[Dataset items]
━━━
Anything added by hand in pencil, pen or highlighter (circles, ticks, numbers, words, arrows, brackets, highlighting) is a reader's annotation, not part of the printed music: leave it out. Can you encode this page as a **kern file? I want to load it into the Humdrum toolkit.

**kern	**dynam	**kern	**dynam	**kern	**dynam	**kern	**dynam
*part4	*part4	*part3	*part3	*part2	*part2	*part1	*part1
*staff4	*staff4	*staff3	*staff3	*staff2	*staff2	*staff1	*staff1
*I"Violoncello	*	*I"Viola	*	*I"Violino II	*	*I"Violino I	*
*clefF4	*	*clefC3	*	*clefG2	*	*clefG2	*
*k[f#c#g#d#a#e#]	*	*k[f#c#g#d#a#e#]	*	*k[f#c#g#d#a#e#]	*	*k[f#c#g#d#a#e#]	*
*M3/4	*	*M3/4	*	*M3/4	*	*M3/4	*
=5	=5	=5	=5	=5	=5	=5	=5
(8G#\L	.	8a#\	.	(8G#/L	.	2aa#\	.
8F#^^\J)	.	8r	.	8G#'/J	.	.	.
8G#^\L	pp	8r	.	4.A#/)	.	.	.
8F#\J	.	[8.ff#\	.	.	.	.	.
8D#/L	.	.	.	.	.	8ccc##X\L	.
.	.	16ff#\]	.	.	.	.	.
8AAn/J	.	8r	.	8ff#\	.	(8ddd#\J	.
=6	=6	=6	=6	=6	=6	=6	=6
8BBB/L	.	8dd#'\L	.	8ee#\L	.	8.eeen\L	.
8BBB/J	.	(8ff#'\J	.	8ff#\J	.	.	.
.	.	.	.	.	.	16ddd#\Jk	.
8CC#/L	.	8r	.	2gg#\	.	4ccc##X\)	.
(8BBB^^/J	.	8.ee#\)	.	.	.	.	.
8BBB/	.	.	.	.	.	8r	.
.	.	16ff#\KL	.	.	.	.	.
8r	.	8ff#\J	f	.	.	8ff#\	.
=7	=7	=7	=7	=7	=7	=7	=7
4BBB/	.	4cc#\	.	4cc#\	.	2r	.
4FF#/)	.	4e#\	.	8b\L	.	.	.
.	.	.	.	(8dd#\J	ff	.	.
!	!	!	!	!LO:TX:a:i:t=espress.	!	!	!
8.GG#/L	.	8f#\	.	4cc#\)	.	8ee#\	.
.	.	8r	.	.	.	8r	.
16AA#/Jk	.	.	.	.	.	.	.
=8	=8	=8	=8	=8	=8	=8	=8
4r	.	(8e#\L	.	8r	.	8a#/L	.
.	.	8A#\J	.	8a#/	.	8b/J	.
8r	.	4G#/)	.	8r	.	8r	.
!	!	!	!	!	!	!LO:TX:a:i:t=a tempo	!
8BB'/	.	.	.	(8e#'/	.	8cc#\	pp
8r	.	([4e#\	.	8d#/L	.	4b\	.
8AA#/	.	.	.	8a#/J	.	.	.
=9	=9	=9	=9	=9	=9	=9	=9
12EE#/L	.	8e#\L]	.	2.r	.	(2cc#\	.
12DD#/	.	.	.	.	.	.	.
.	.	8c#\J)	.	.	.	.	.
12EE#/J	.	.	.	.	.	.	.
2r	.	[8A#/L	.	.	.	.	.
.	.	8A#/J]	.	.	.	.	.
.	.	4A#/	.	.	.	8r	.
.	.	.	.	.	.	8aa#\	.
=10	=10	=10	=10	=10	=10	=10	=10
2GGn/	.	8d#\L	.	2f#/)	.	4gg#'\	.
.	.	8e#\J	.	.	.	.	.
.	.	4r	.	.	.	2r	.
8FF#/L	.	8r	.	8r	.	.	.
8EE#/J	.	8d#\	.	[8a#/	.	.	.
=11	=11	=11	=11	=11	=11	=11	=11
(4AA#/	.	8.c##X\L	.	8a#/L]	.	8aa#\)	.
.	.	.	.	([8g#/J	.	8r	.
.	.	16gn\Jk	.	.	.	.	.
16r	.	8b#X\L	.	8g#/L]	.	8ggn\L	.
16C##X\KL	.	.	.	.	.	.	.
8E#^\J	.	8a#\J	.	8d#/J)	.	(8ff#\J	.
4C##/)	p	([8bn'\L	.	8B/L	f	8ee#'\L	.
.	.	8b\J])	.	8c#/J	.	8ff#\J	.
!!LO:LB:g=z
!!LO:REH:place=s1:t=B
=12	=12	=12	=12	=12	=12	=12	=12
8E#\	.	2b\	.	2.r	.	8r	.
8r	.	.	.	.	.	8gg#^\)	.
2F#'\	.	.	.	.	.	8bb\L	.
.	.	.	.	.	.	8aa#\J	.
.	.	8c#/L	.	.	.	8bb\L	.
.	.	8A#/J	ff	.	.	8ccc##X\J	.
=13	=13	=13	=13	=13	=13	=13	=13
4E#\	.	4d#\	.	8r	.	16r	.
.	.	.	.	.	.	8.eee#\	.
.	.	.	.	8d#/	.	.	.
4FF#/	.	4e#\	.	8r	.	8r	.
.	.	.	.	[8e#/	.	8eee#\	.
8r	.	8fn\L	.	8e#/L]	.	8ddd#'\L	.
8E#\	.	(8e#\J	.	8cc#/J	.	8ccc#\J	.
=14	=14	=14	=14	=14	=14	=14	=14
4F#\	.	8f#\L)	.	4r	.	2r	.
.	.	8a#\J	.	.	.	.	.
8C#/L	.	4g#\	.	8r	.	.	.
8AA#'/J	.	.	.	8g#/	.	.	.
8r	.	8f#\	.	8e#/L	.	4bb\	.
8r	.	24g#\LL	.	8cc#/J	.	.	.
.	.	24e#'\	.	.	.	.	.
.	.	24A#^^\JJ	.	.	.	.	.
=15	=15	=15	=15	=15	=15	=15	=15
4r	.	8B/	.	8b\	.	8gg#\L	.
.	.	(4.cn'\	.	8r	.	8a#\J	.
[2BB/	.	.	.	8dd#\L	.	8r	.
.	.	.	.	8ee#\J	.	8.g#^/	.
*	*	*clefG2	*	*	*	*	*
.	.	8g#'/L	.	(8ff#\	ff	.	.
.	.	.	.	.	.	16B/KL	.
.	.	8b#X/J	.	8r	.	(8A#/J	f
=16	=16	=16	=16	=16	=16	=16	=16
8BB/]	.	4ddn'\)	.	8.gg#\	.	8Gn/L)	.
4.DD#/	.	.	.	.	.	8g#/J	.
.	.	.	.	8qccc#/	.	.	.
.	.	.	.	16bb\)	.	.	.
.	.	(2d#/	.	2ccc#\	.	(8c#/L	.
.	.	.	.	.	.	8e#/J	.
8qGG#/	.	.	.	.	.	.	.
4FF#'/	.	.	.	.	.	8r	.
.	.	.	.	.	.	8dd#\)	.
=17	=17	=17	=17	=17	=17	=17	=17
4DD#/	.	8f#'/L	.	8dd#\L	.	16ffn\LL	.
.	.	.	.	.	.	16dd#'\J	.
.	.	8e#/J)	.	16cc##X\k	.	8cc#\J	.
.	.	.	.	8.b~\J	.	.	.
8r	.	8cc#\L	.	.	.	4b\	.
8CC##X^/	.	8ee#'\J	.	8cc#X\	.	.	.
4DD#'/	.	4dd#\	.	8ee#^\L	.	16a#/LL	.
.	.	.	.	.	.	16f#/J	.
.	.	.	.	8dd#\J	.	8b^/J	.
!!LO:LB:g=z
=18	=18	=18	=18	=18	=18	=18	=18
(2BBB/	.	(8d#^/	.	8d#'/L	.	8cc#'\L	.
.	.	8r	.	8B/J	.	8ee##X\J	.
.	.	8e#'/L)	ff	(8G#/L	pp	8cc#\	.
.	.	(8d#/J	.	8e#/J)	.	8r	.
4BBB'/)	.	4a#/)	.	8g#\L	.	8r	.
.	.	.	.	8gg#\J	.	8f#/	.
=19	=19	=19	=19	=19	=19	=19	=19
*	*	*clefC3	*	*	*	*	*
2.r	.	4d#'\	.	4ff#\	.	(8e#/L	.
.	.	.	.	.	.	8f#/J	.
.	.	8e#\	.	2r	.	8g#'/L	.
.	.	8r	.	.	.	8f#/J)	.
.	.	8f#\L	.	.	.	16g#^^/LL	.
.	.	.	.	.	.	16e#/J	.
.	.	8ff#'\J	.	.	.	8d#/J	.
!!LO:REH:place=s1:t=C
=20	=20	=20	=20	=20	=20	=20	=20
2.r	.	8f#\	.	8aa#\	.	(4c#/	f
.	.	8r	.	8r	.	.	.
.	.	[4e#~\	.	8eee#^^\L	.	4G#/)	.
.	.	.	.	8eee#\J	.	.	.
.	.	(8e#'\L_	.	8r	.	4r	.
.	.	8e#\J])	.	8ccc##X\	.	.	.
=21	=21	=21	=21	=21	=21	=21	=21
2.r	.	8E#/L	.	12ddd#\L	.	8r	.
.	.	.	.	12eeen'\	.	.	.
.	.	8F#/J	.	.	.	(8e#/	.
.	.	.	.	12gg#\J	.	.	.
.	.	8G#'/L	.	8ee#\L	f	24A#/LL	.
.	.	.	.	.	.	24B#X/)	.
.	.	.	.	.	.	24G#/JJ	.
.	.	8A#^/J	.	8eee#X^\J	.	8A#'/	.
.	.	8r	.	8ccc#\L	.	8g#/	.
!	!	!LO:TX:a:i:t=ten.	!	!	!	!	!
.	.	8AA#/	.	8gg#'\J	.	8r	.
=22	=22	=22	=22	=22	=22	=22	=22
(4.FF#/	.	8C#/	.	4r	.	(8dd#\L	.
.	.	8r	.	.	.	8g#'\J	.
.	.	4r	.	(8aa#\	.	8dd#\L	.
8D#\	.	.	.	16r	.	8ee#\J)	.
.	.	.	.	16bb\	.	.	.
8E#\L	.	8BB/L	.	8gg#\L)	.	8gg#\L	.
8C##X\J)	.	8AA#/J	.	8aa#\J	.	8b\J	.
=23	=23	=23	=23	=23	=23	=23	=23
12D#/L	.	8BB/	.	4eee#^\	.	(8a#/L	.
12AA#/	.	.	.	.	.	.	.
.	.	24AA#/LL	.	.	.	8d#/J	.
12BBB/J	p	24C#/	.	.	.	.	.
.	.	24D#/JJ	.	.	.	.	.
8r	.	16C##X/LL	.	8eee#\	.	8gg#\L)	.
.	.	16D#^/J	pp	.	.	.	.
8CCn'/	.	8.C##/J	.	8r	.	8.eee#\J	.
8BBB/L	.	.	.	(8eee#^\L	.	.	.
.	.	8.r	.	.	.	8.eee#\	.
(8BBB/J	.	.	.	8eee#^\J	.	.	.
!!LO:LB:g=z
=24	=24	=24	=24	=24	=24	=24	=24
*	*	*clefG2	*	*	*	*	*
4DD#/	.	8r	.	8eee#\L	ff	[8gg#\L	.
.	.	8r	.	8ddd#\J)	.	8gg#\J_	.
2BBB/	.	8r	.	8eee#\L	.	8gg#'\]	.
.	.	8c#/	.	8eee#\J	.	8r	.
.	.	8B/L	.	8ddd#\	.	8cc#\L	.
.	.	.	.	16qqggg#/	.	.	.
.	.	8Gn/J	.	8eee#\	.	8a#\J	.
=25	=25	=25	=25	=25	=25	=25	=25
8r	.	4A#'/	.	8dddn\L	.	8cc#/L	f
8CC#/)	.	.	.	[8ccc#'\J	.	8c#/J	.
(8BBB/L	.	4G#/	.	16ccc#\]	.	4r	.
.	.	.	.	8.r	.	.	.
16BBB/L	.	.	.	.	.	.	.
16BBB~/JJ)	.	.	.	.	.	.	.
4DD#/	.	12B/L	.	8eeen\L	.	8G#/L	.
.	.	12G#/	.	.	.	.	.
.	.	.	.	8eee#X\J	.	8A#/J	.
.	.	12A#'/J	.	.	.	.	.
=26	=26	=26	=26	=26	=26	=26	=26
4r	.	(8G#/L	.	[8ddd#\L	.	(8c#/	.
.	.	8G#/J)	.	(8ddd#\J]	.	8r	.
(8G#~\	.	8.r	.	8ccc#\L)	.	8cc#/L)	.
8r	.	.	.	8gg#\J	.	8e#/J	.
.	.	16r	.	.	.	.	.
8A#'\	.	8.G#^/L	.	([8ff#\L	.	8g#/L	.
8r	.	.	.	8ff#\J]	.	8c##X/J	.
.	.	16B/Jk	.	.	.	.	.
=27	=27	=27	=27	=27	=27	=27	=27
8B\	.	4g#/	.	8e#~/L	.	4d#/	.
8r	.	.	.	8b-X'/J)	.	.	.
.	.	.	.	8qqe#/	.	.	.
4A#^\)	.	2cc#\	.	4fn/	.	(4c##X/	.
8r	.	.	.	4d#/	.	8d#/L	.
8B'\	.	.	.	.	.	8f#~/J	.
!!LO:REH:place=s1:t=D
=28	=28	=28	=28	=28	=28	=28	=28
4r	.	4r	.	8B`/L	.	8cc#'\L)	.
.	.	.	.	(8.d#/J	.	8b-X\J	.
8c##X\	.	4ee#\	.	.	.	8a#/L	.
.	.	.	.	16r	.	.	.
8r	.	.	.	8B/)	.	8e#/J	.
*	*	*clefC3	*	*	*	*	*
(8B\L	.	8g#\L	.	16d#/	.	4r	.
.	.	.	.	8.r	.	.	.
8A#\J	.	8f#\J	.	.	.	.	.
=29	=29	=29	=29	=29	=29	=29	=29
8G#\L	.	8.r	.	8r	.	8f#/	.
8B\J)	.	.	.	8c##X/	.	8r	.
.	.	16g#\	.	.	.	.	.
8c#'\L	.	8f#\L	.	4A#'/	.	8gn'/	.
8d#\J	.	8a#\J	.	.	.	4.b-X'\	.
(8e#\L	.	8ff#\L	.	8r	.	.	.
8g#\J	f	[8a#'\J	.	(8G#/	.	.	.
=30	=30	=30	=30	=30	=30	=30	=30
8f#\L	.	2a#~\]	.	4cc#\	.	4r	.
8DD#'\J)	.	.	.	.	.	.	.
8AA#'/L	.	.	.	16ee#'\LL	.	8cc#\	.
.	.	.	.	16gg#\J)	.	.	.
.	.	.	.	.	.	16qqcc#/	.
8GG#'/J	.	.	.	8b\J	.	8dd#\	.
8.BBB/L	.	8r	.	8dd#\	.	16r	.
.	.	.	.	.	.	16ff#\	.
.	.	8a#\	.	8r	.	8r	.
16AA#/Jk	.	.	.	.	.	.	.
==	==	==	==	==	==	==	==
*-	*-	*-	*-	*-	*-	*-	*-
━━━
▶ [EXERCISE OBJECTIVE] Gather every line in the entries above that contains the string "kern", and copy each of those lines in full.

▶ [CORRECT ANSWER]
Anything added by hand in pencil, pen or highlighter (circles, ticks, numbers, words, arrows, brackets, highlighting) is a reader's annotation, not part of the printed music: leave it out. Can you encode this page as a **kern file? I want to load it into the Humdrum toolkit.
**kern	**dynam	**kern	**dynam	**kern	**dynam	**kern	**dynam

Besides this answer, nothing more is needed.